Written task: An exact copy of the lines from the one containing "Catalog all visible" through the end of the material is all that is wanted; transcribe only those.

Source data:
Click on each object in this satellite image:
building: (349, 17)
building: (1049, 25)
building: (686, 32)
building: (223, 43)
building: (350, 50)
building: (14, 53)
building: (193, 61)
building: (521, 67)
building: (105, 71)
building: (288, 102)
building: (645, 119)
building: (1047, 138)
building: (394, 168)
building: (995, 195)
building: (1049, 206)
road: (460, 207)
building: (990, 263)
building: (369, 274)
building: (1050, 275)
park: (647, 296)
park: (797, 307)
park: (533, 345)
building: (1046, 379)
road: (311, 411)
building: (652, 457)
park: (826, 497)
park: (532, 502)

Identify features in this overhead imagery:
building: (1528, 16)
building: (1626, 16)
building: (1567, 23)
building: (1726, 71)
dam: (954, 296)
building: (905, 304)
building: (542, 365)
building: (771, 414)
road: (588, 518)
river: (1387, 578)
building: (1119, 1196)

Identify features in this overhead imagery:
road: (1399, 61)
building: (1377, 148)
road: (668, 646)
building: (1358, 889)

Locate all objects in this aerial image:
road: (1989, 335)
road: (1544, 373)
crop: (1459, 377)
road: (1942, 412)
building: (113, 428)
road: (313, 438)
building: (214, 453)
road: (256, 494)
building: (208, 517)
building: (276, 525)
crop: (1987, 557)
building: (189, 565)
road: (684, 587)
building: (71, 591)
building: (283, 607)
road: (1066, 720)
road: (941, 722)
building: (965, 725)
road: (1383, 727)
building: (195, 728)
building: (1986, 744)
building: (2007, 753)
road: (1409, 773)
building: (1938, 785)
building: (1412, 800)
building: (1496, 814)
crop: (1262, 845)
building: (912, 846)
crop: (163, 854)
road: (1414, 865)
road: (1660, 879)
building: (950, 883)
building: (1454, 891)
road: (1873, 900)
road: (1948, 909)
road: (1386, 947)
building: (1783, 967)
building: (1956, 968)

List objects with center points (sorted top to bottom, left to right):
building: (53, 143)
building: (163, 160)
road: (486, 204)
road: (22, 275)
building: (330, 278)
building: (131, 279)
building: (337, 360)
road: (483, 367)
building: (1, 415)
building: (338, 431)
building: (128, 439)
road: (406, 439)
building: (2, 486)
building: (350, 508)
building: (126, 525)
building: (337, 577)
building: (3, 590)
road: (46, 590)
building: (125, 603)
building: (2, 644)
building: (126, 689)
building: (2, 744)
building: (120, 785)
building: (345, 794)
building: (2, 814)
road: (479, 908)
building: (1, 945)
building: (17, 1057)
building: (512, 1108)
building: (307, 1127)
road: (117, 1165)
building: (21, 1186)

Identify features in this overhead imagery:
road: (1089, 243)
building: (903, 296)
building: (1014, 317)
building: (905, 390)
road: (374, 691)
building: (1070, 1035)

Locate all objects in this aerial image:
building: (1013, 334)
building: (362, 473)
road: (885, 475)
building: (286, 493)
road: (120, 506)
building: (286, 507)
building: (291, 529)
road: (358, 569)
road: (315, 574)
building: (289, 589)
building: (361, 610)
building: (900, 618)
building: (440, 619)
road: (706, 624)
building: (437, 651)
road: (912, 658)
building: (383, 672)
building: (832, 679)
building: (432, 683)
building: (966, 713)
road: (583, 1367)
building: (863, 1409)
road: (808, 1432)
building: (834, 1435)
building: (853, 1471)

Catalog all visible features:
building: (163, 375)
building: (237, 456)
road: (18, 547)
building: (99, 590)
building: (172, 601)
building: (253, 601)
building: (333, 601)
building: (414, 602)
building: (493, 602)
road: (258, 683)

Solved exercise:
Catalog all visible features:
building: (163, 375)
building: (237, 456)
road: (18, 547)
building: (99, 590)
building: (172, 601)
building: (253, 601)
building: (333, 601)
building: (414, 602)
building: (493, 602)
road: (258, 683)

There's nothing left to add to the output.